(The problem)
For the data below, please report each line where the word "tape" is found.

(Given records)
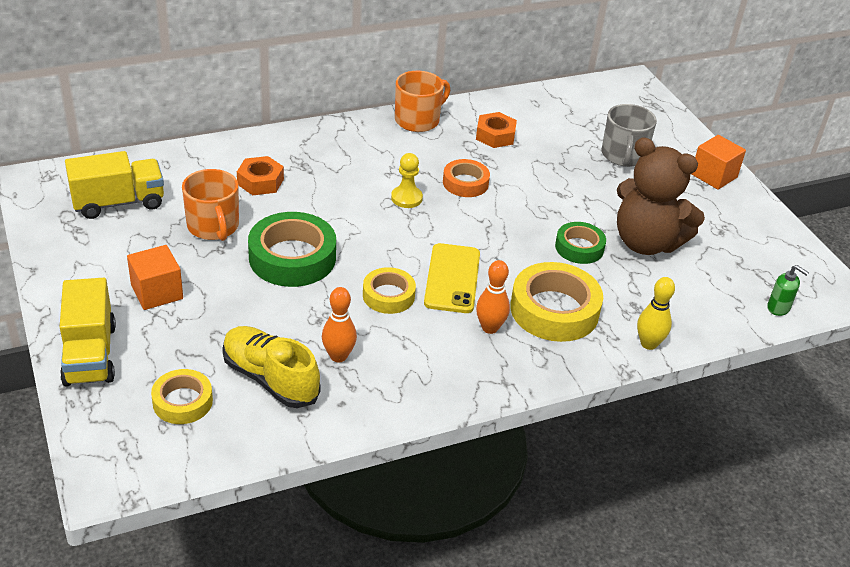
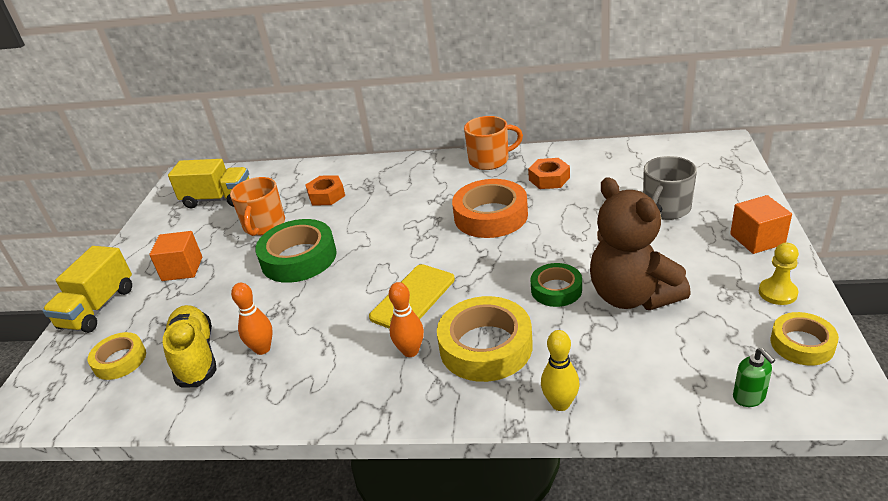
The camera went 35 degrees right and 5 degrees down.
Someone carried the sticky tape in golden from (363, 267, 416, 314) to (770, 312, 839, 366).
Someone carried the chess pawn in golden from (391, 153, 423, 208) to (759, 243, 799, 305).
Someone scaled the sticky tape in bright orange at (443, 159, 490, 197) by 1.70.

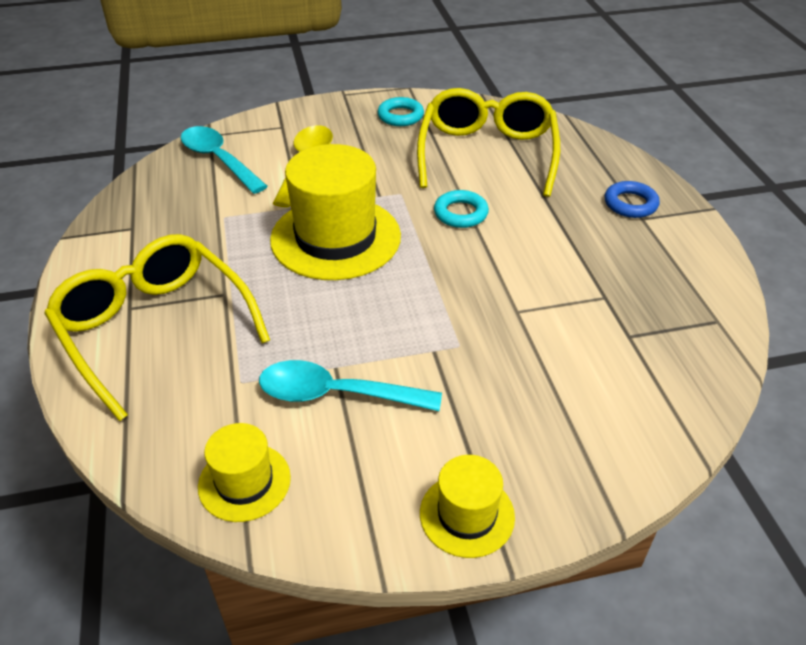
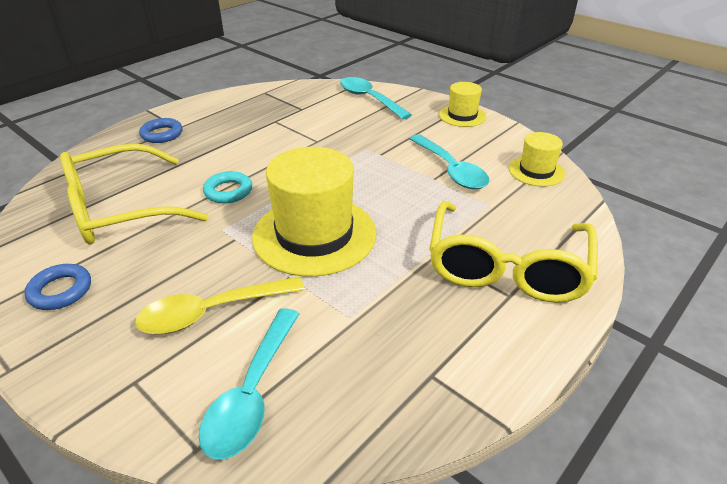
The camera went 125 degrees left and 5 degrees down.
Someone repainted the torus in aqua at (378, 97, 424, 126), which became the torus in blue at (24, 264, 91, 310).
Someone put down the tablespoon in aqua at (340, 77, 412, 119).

(Written solution)
Someone carried the sticky tape in golden from (363, 267, 416, 314) to (770, 312, 839, 366).
Someone scaled the sticky tape in bright orange at (443, 159, 490, 197) by 1.70.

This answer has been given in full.